> _Task to complete_: Read through the lines below for the string "none" and copy each one that has it.

Data for analysis Block Start

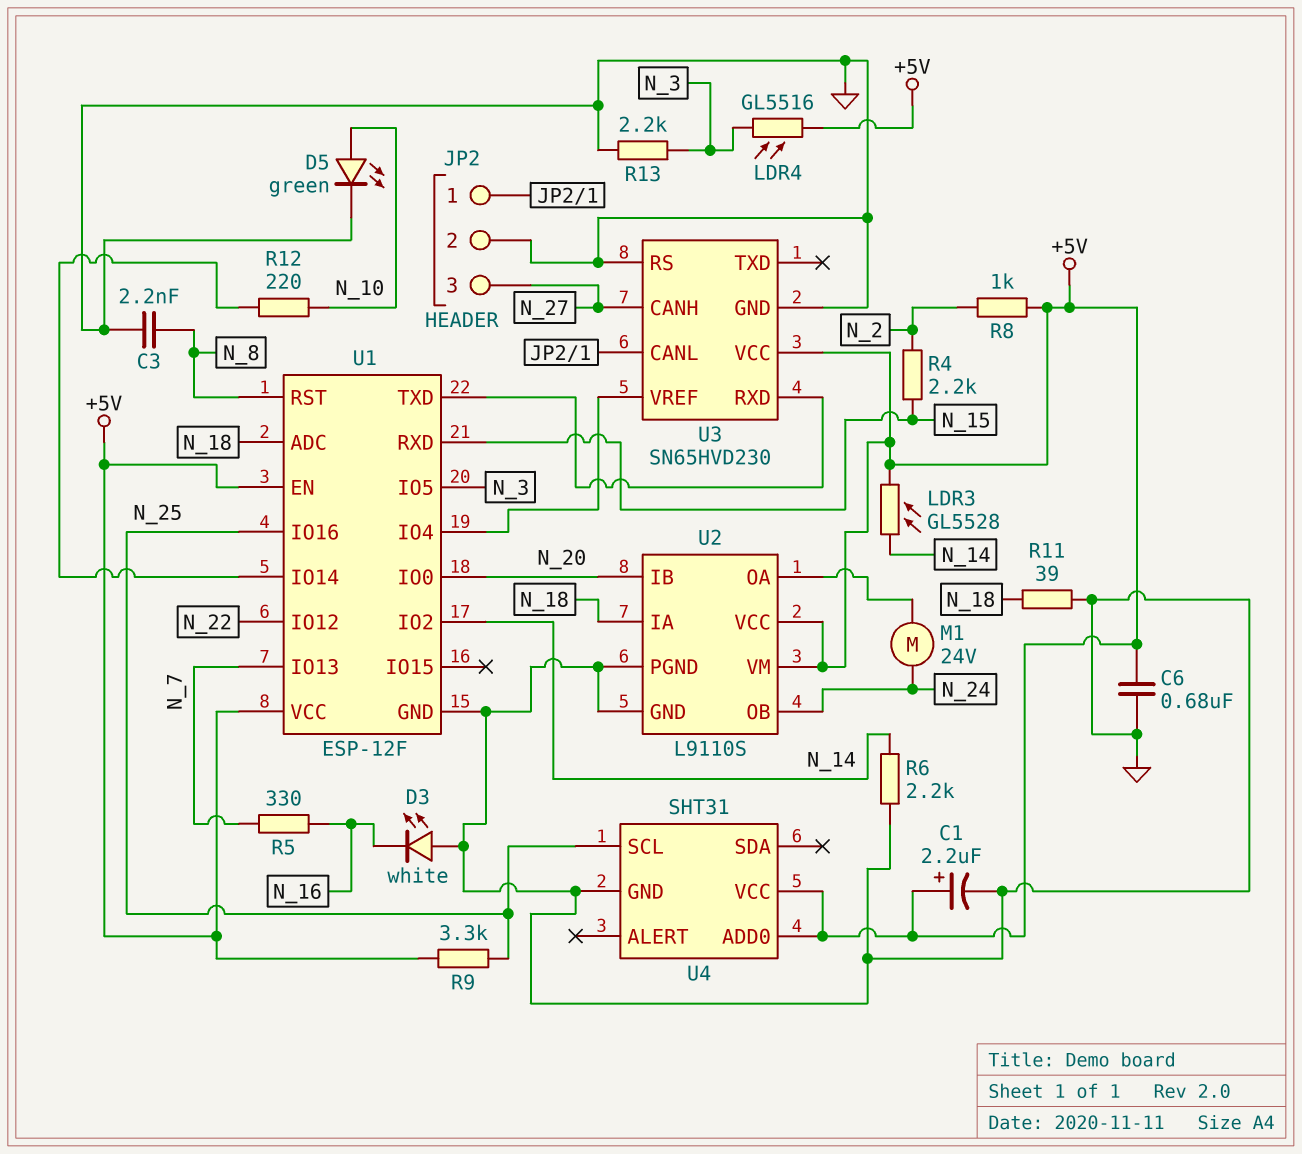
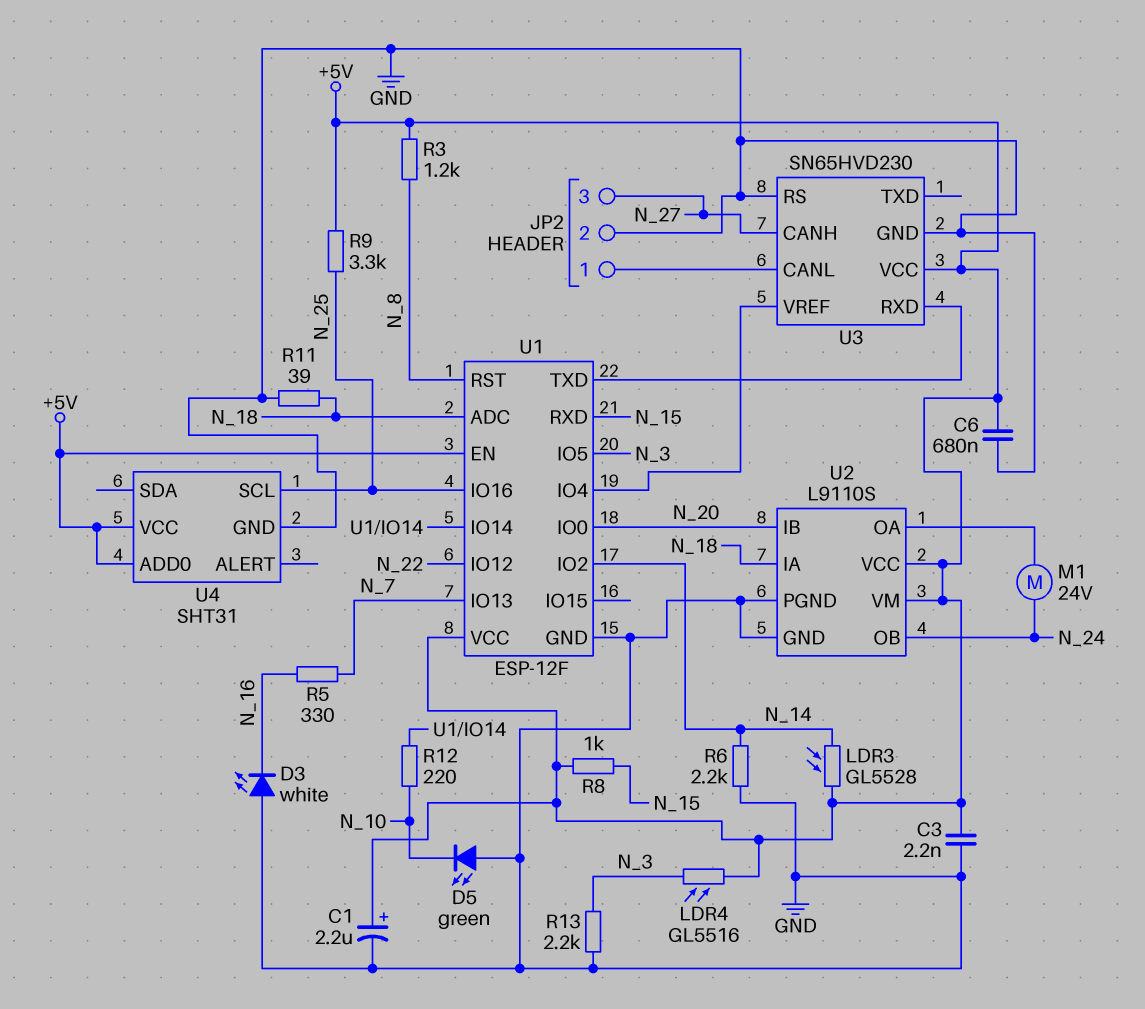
C3: 2.2nF (GND, N_8) -> 2.2nF (+5V, GND)
D5: LED green (A N_10, K GND) -> LED green (A GND, K N_10)
R3: none -> 1.2k (+5V, N_8)
R4: 2.2k (N_2, N_15) -> none
R8: 1k (+5V, N_2) -> 1k (+5V, N_15)

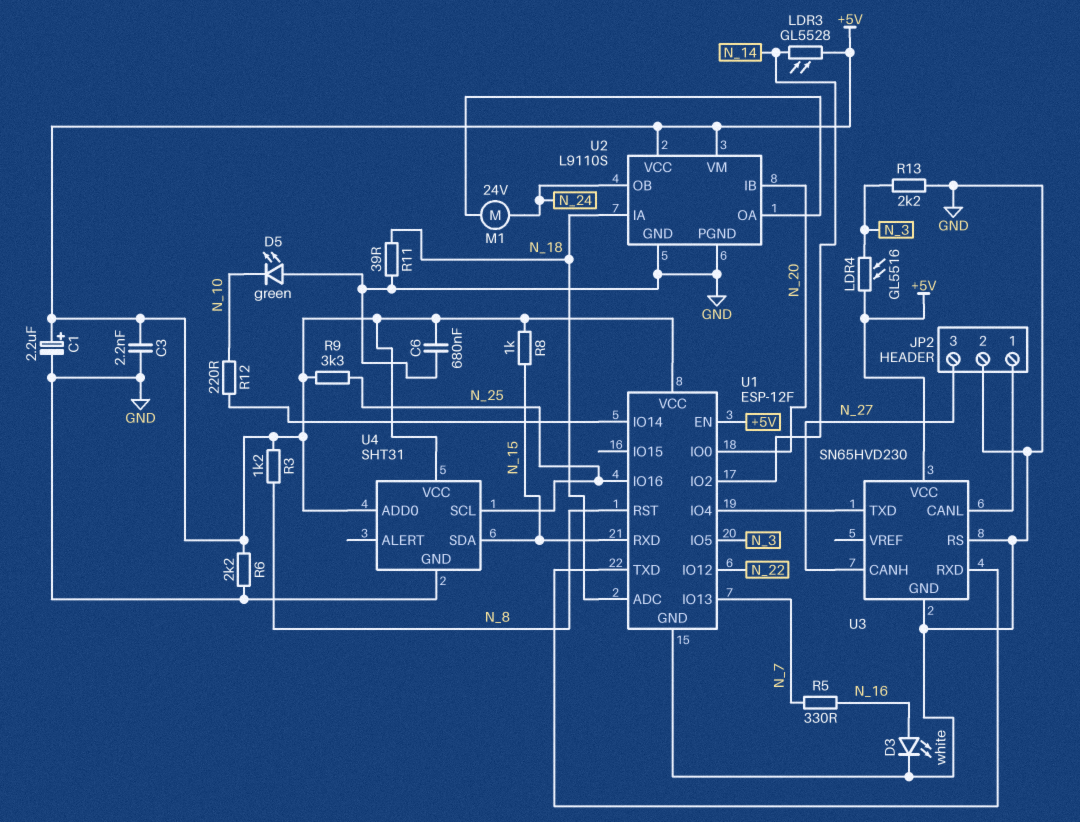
D3: LED white (A GND, K N_16) -> LED white (A N_16, K GND)
R6: 2.2k (GND, N_14) -> 2.2k (+5V, GND)
U3 pin TXD: none -> U1/IO4
U3 pin VREF: U1/IO4 -> none
U4 pin SDA: none -> N_15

Data for analysis Block End

> _Response_:
R3: none -> 1.2k (+5V, N_8)
R4: 2.2k (N_2, N_15) -> none
U3 pin TXD: none -> U1/IO4
U3 pin VREF: U1/IO4 -> none
U4 pin SDA: none -> N_15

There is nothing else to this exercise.